→ PROBLEM TO SOLVE:
An exact repetition of the data is required; no picture should appear in it.
=== SOURCE DATA ===
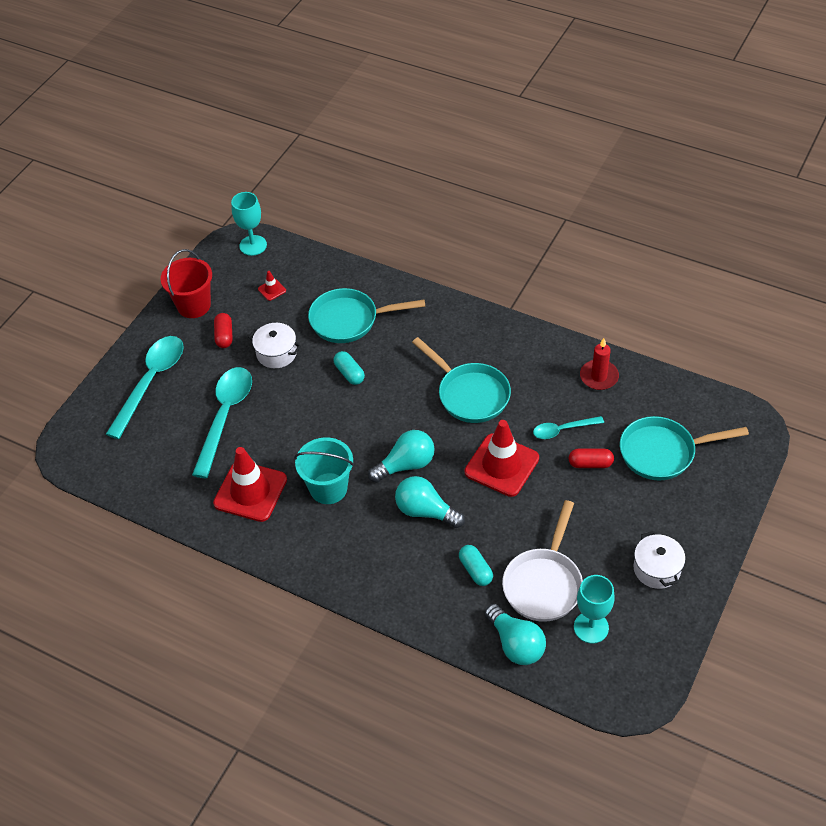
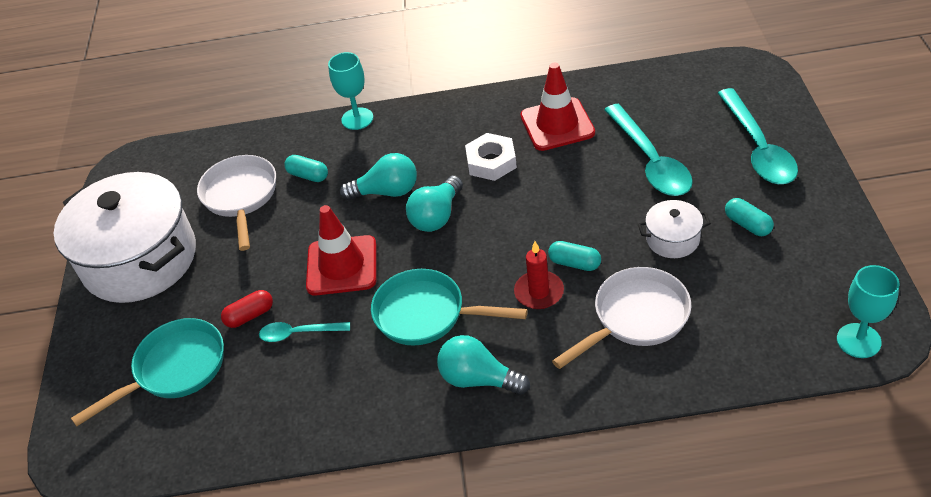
camera: 150 degrees right, 5 degrees down
(194, 305) = (822, 234): red bucket -> none
(224, 336) = (747, 224): red capsule -> turquoise capsule
(272, 290) = (764, 300): red traffic cone -> none
(328, 488) = (491, 162): turquoise bucket -> white nut
(349, 320) = (635, 318): turquoise pan -> white pan
(515, 644) = (241, 149): turquoise light bulb -> turquoise light bulb (478, 379)
(563, 430) = (299, 333): turquoise spoon -> turquoise spoon turned 135 degrees counterclockwise
(591, 627) = (182, 189): turquoise goblet -> turquoise goblet (357, 119)
(599, 377) = (290, 418): red candle -> red candle (539, 292)
(657, 569) = (140, 260): white pot -> white pot, size x2.34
===
→ RESULT:
camera: 150 degrees right, 5 degrees down
(194, 305) = (822, 234): red bucket -> none
(224, 336) = (747, 224): red capsule -> turquoise capsule
(272, 290) = (764, 300): red traffic cone -> none
(328, 488) = (491, 162): turquoise bucket -> white nut
(349, 320) = (635, 318): turquoise pan -> white pan
(515, 644) = (241, 149): turquoise light bulb -> turquoise light bulb (478, 379)
(563, 430) = (299, 333): turquoise spoon -> turquoise spoon turned 135 degrees counterclockwise
(591, 627) = (182, 189): turquoise goblet -> turquoise goblet (357, 119)
(599, 377) = (290, 418): red candle -> red candle (539, 292)
(657, 569) = (140, 260): white pot -> white pot, size x2.34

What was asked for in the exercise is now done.